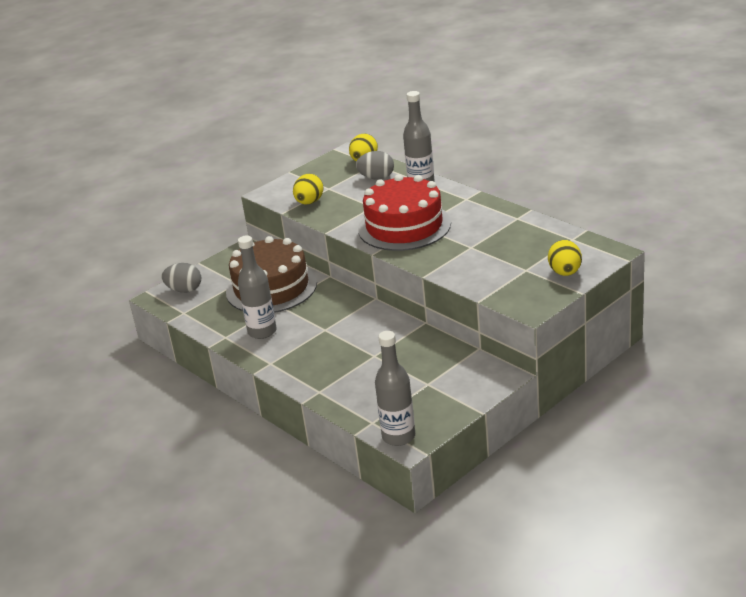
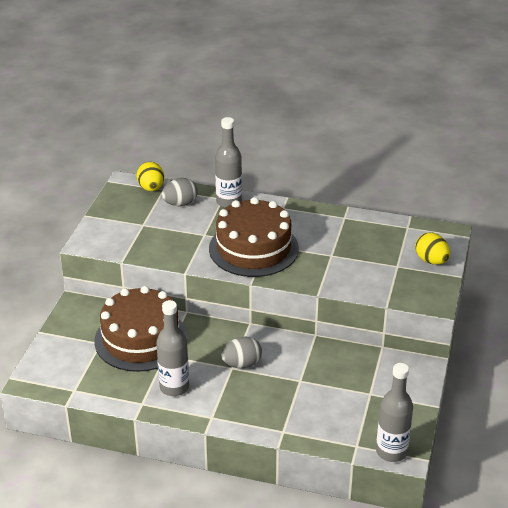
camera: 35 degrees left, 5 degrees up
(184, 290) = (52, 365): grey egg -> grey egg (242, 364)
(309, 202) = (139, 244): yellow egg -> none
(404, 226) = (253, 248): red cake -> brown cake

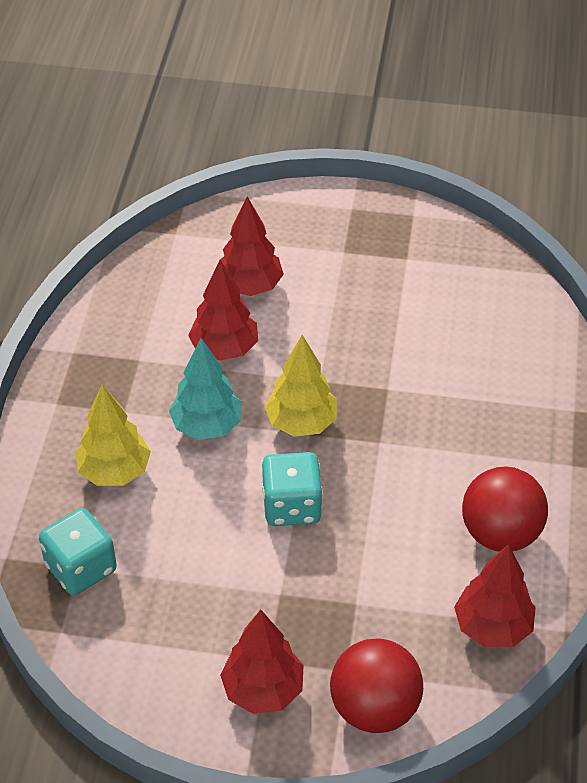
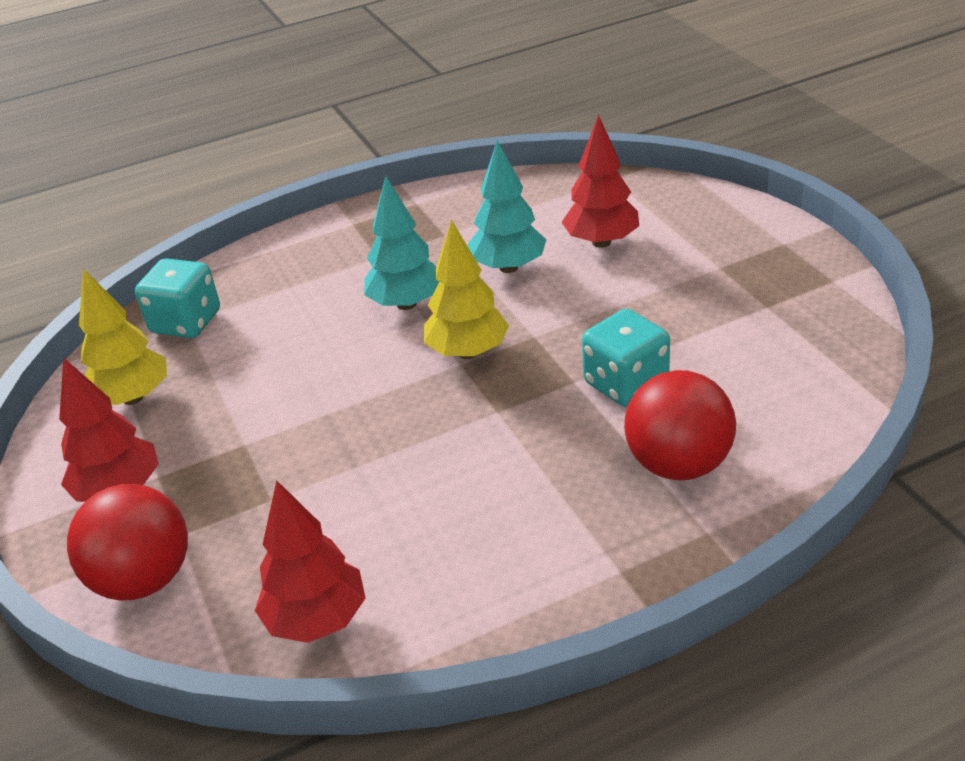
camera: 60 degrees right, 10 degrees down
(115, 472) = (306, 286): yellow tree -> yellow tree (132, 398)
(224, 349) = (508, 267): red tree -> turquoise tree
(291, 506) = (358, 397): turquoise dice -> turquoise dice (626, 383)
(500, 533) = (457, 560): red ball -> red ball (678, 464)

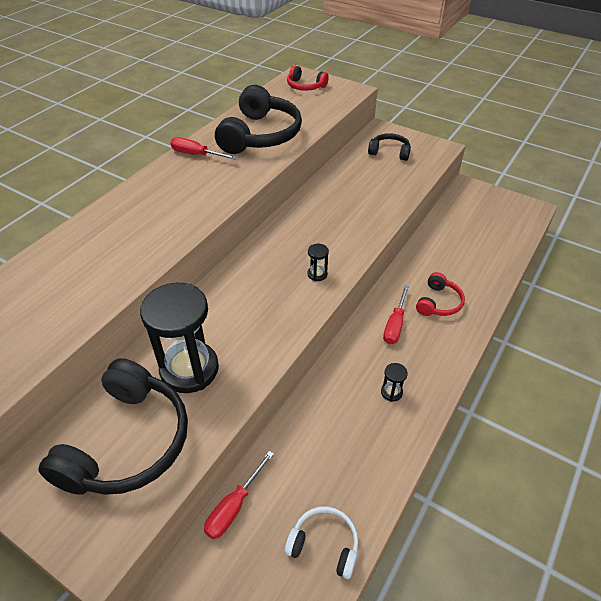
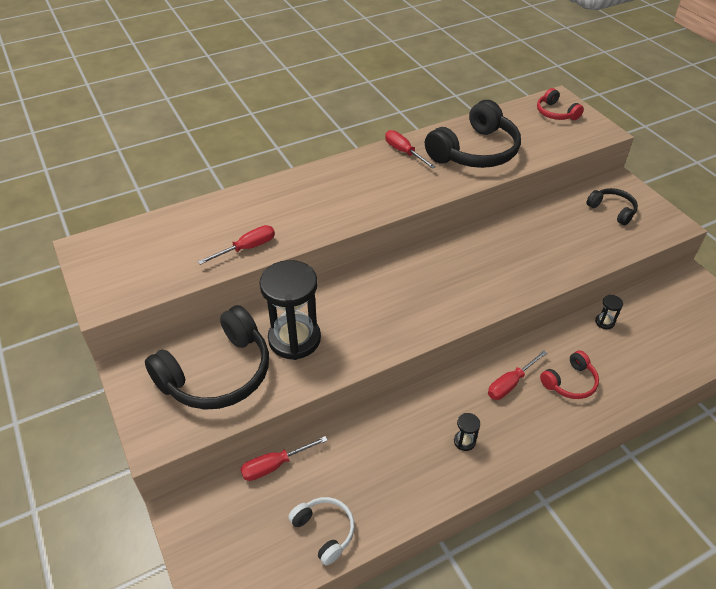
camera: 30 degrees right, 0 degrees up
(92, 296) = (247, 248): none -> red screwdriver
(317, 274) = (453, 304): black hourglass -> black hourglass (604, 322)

DIRECTIONS →
Only the lines from the line containing "(115, 472) = (306, 286): yellow" through the end of the material should be retyped, exactly and in full, with no pictures.

RESPONSE TO THE TASK →
(115, 472) = (306, 286): yellow tree -> yellow tree (132, 398)
(224, 349) = (508, 267): red tree -> turquoise tree
(291, 506) = (358, 397): turquoise dice -> turquoise dice (626, 383)
(500, 533) = (457, 560): red ball -> red ball (678, 464)

camera: 30 degrees right, 0 degrees up
(92, 296) = (247, 248): none -> red screwdriver
(317, 274) = (453, 304): black hourglass -> black hourglass (604, 322)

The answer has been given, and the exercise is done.